──────── Entries shown ────────

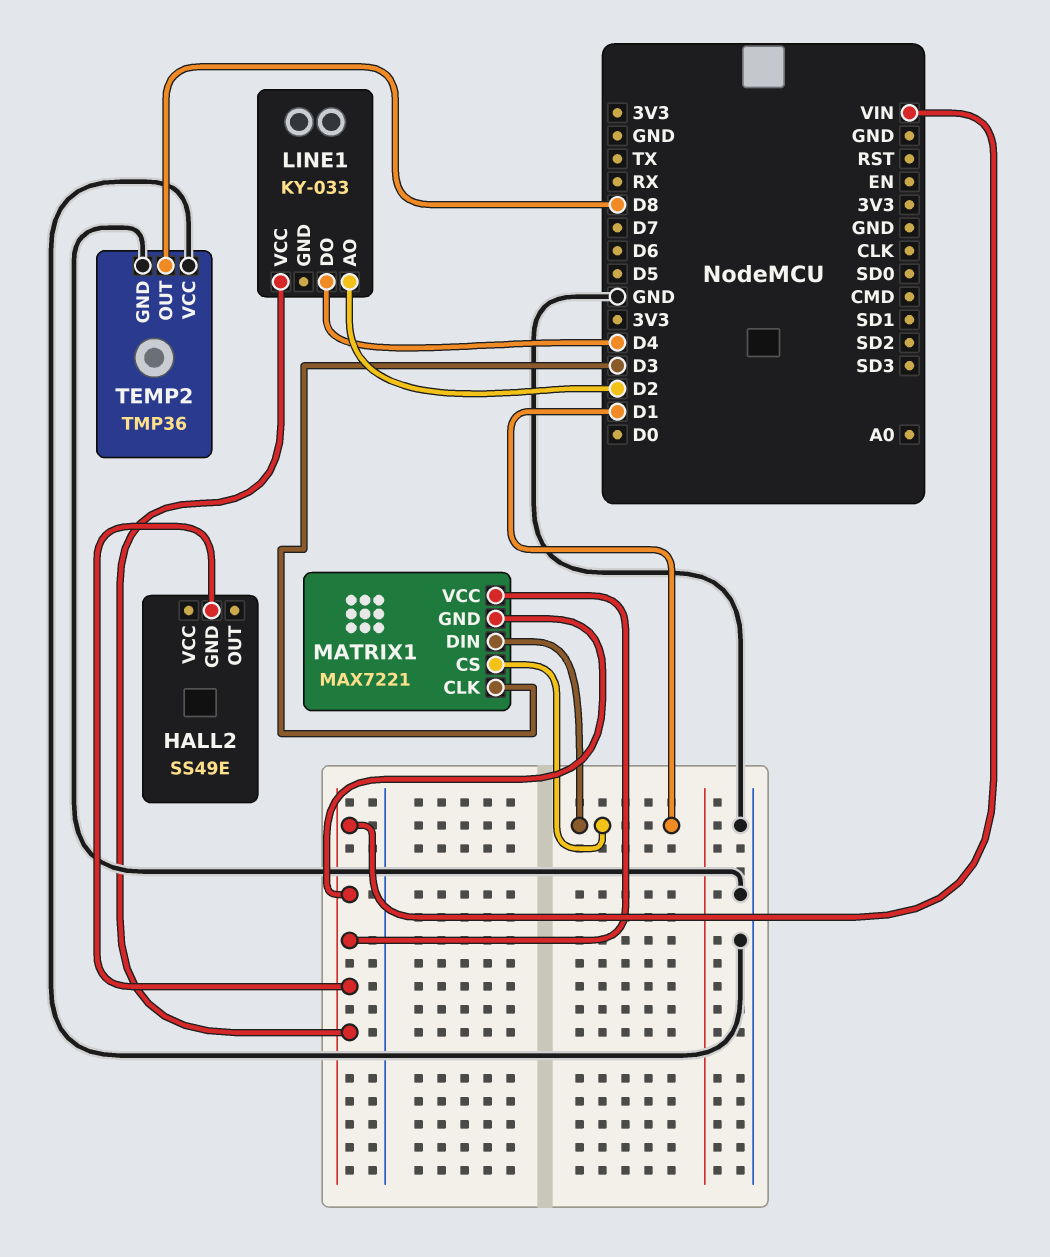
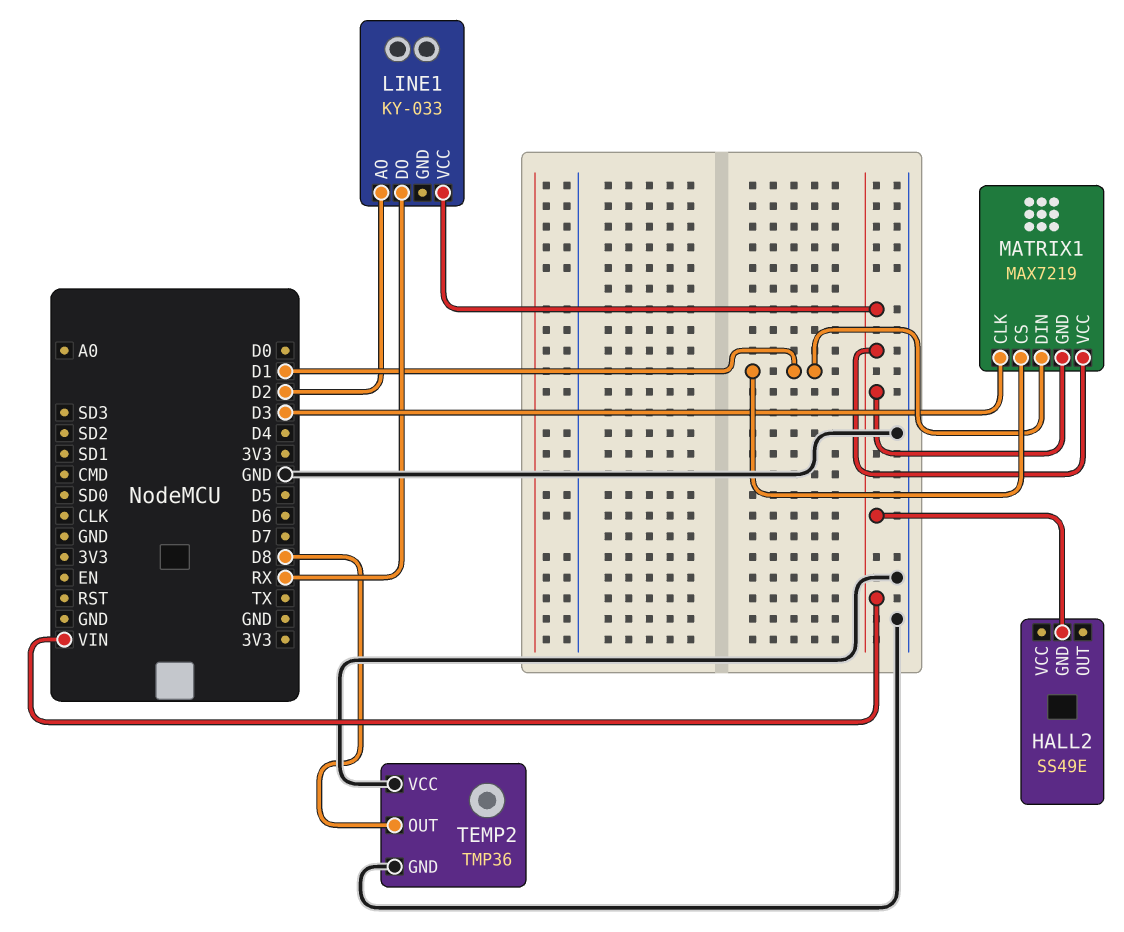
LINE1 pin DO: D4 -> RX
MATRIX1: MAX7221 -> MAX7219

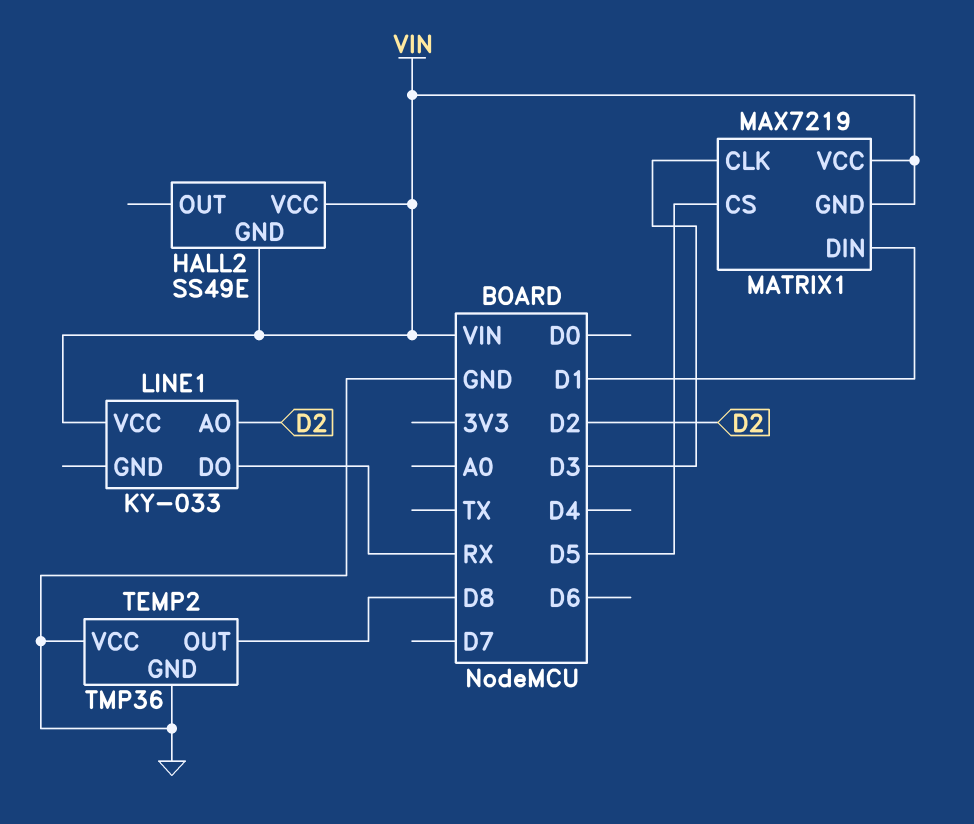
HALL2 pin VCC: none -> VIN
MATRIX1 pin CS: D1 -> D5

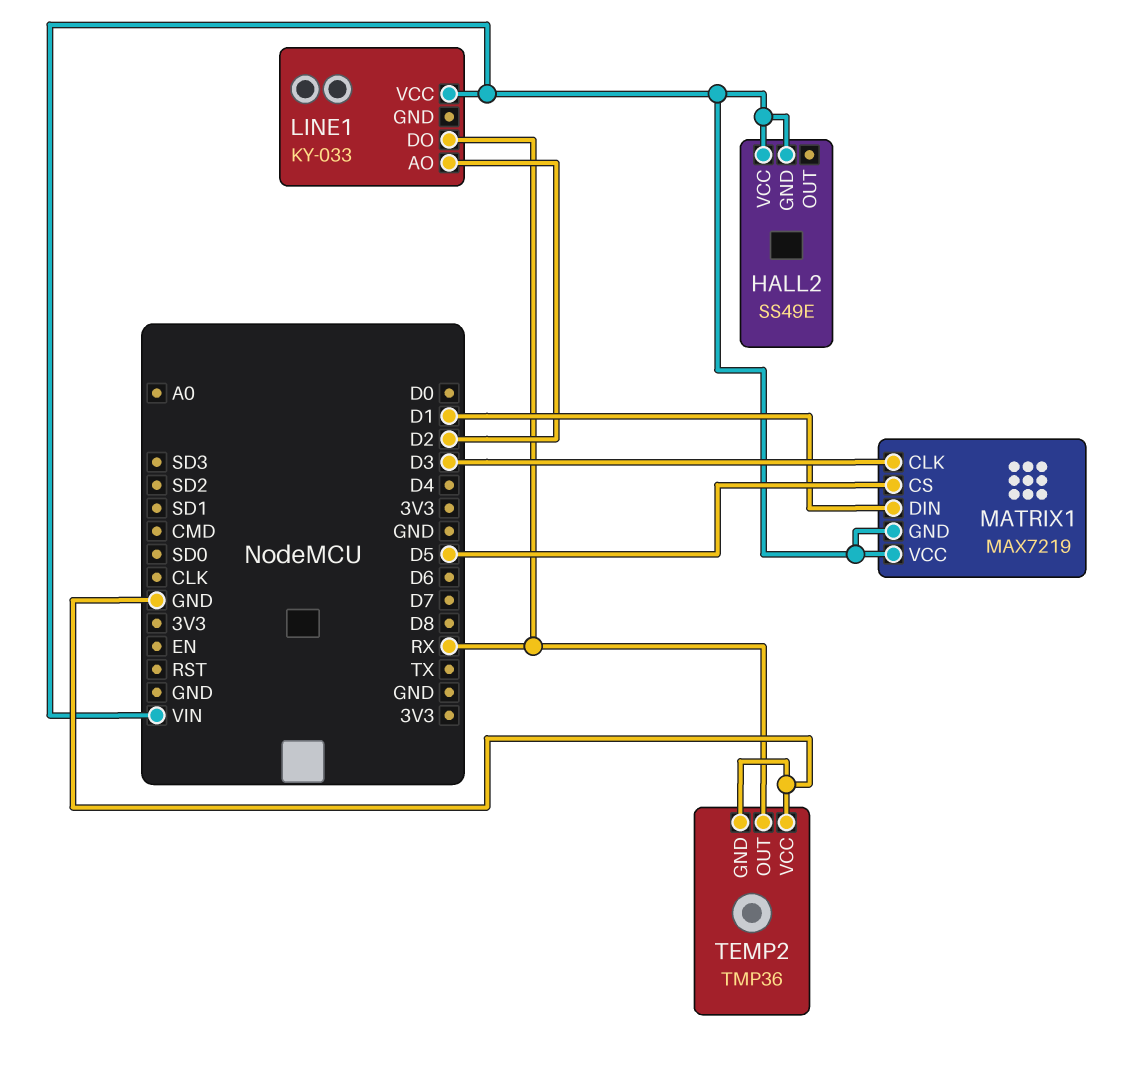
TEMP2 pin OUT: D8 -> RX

────────

* **Work order**
Copy the records above precisely, and leave every image out of the copy.

* **Reply**
LINE1 pin DO: D4 -> RX
MATRIX1: MAX7221 -> MAX7219

HALL2 pin VCC: none -> VIN
MATRIX1 pin CS: D1 -> D5

TEMP2 pin OUT: D8 -> RX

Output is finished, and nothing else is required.